* Task instructions: Only lines holding "degrees" are needed; copy each of them from the data below.

── Exercise materials

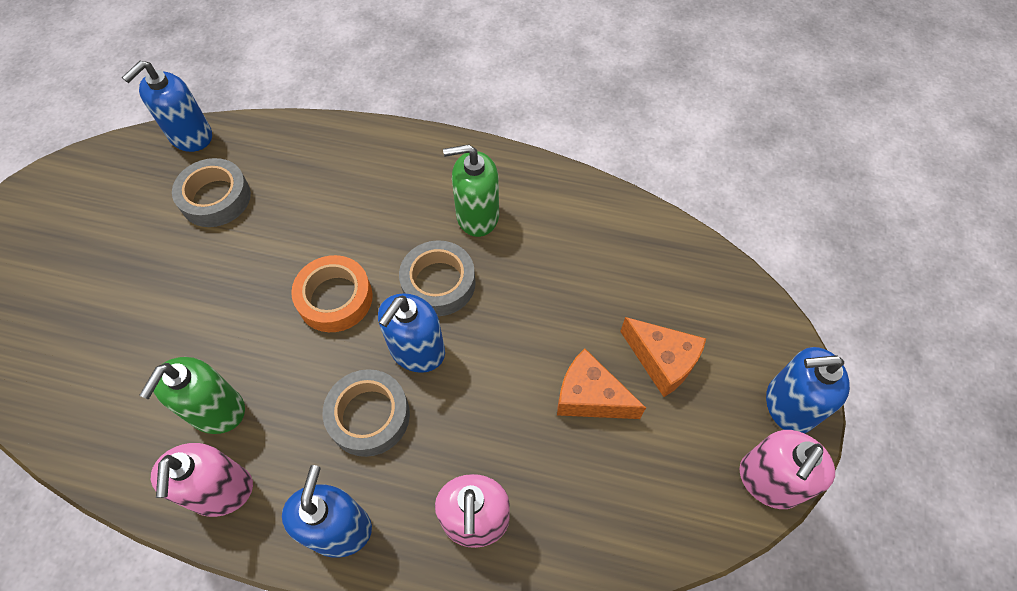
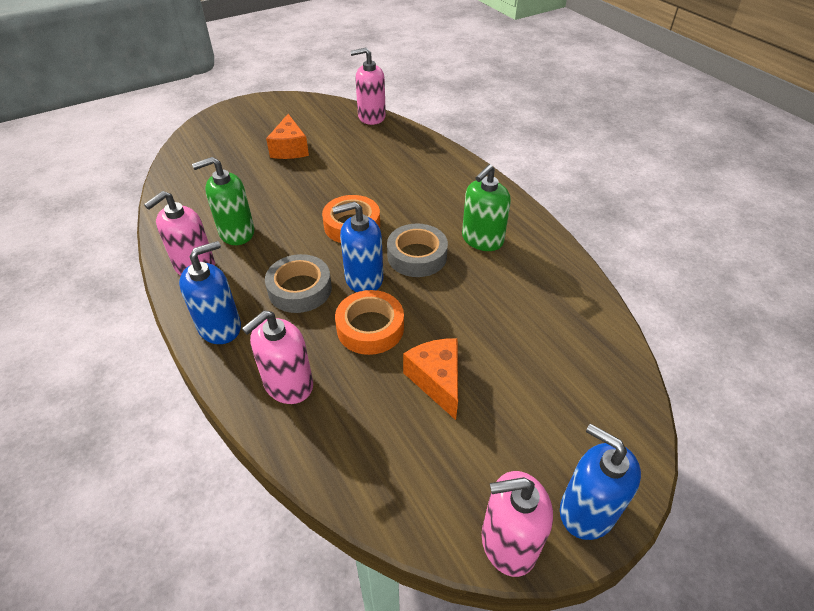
camera: 45 degrees right, 15 degrees down
(190, 136) = (371, 117): blue soap dispenser -> pink soap dispenser
(215, 198) = (350, 148): grey tape -> none
(477, 216) = (482, 239): green soap dispenser -> green soap dispenser turned 90 degrees counterclockwise
(481, 397) = (370, 328): none -> orange tape
(662, 361) = (514, 401): orange cheese -> orange cheese (290, 149)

────

* Task output:
camera: 45 degrees right, 15 degrees down
(477, 216) = (482, 239): green soap dispenser -> green soap dispenser turned 90 degrees counterclockwise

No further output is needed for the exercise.